■ **DIRECTIONS**: Report, word for word, every line of the material that contains "camera".

■ **RAW DATA**:
★ ★ ★ ★

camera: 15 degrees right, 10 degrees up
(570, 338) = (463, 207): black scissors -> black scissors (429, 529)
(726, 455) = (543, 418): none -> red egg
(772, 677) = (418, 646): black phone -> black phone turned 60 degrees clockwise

★ ★ ★ ★

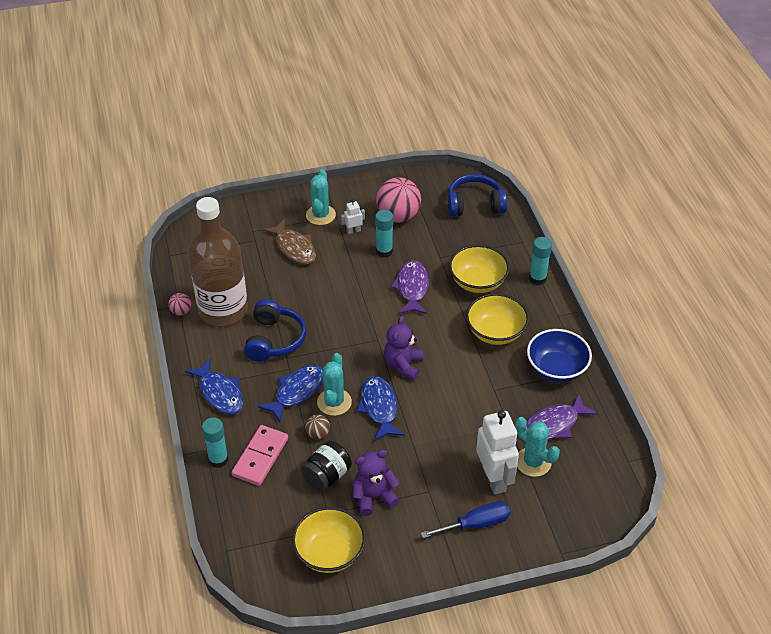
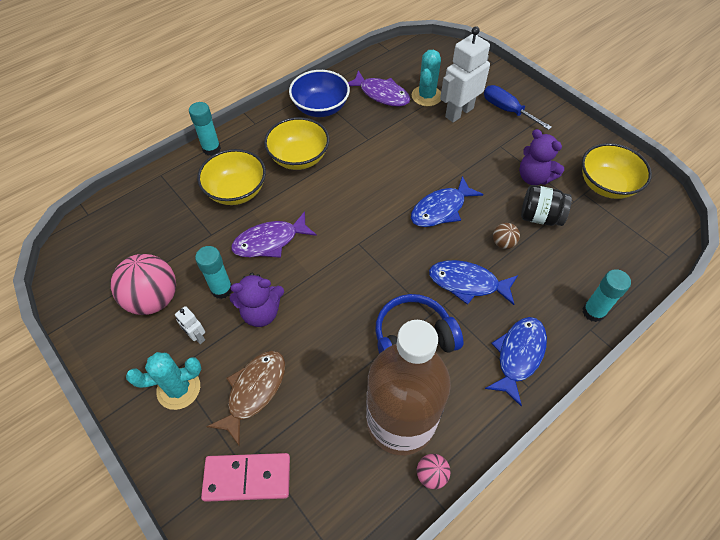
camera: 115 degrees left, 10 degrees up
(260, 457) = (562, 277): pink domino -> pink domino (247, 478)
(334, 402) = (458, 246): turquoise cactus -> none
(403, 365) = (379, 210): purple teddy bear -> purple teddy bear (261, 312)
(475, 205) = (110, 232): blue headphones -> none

★ ★ ★ ★

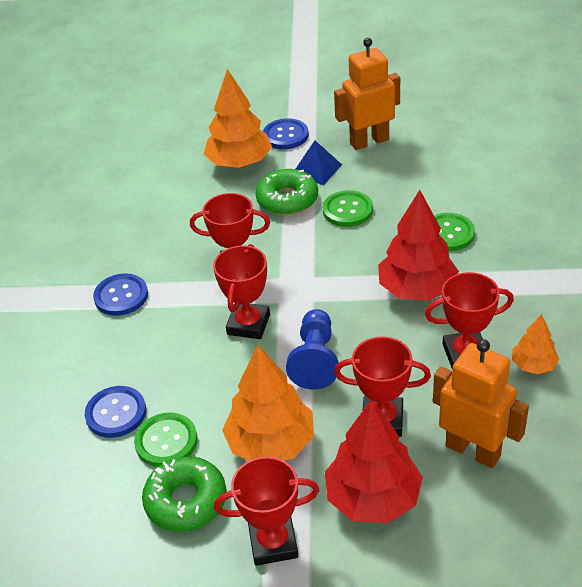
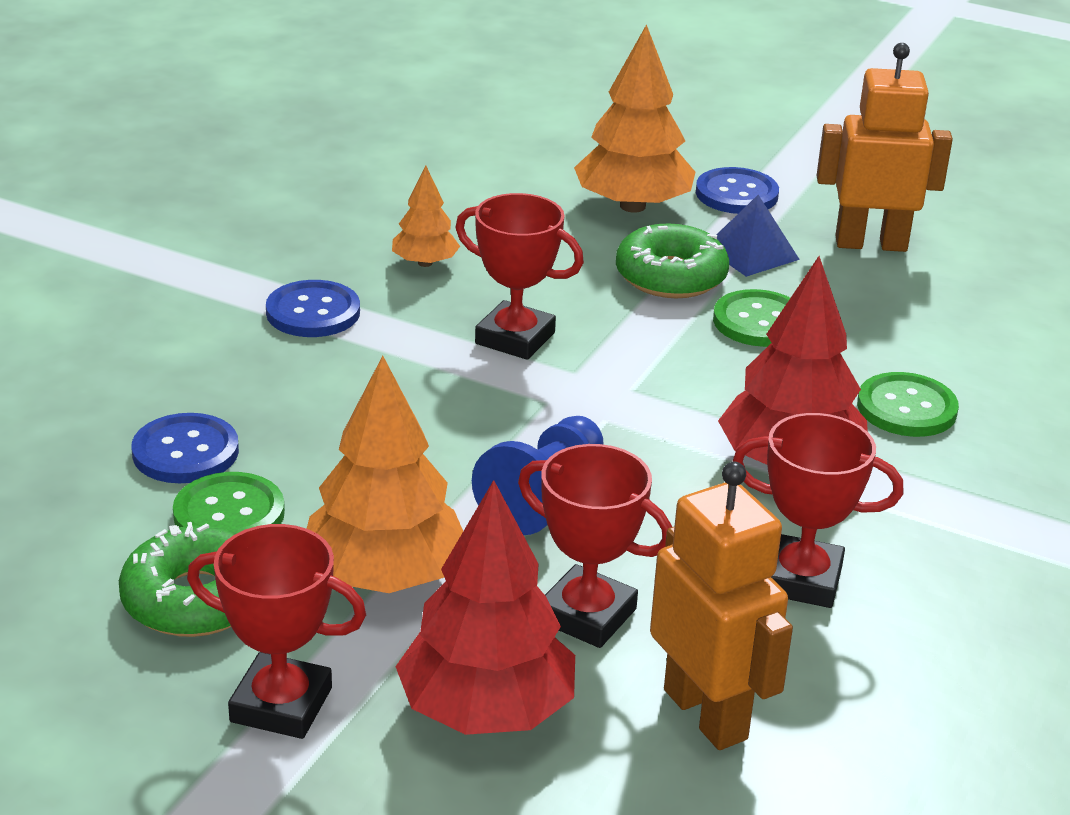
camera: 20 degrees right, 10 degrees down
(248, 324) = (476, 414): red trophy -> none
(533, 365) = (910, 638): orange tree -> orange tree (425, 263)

★ ★ ★ ★

■ **EXERCISE ANSWER**:
camera: 15 degrees right, 10 degrees up
camera: 115 degrees left, 10 degrees up
camera: 20 degrees right, 10 degrees down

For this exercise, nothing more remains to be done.